Work to be completed:
Copying nothing before it, reproduce the line that holds "R2: 13k (+3V3, VB) -> 68k (+3V3, VB)" and every line after it in the data, exactly.

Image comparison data
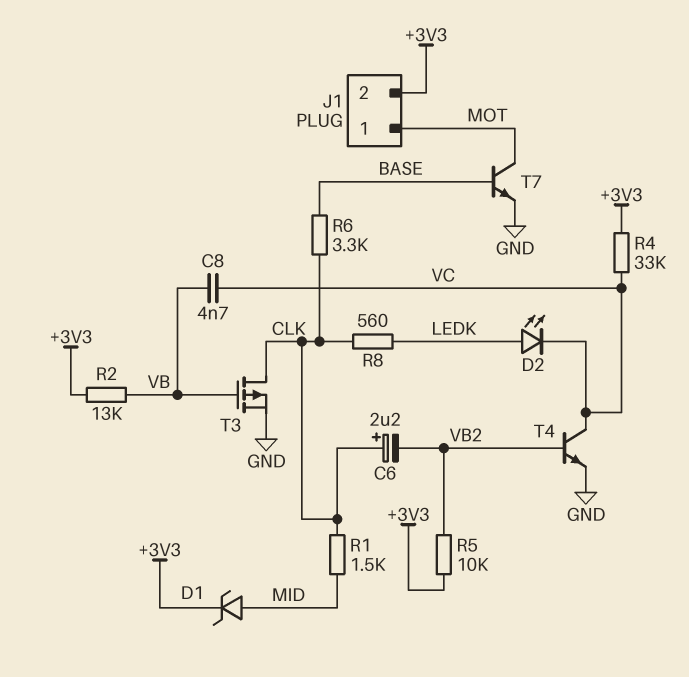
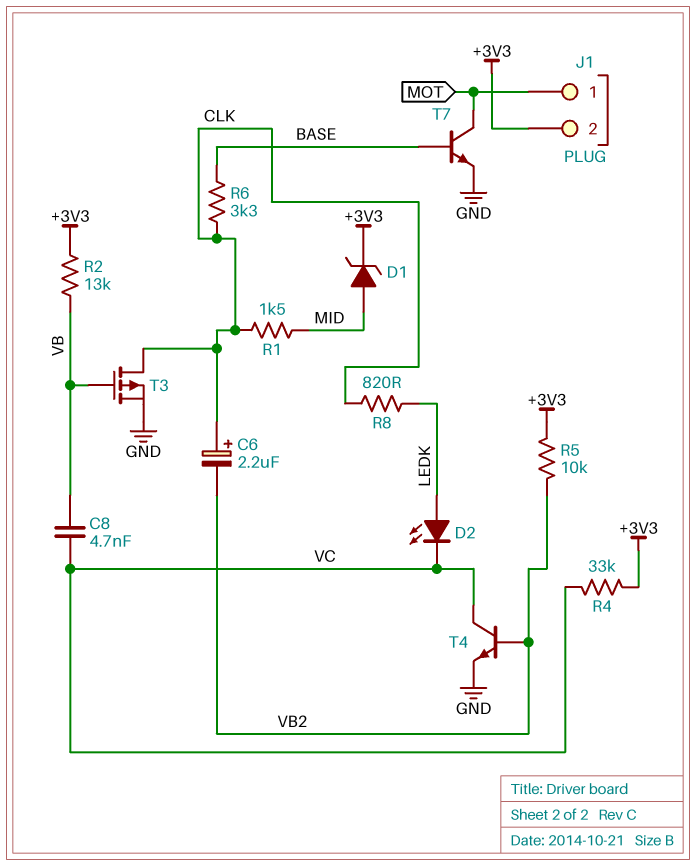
R8: 560 (CLK, LEDK) -> 820 (CLK, LEDK)

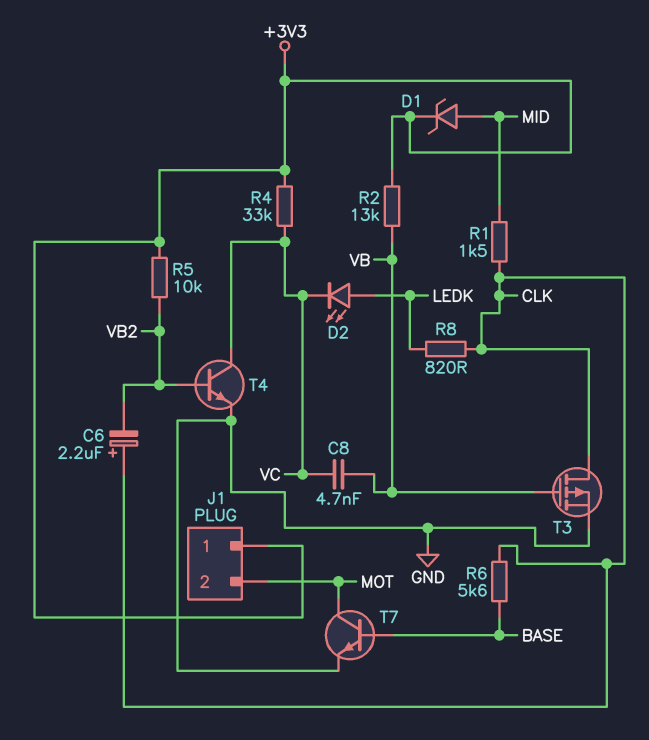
J1 pin 1: MOT -> +3V3
J1 pin 2: +3V3 -> MOT
R6: 3.3k (BASE, CLK) -> 5.6k (BASE, CLK)

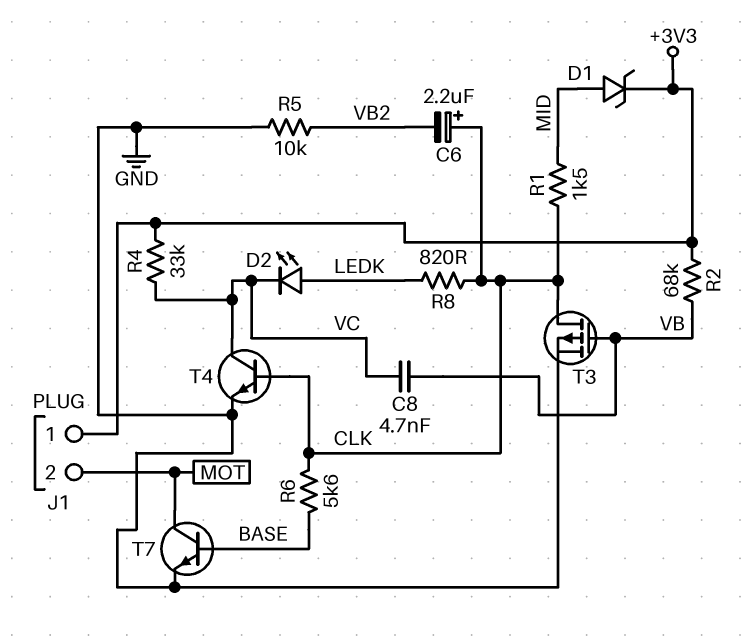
R2: 13k (+3V3, VB) -> 68k (+3V3, VB)
R5: 10k (+3V3, VB2) -> 10k (GND, VB2)
T4: NPN (B VB2, C VC, E GND) -> NPN (B CLK, C VC, E GND)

Exercise result:
R2: 13k (+3V3, VB) -> 68k (+3V3, VB)
R5: 10k (+3V3, VB2) -> 10k (GND, VB2)
T4: NPN (B VB2, C VC, E GND) -> NPN (B CLK, C VC, E GND)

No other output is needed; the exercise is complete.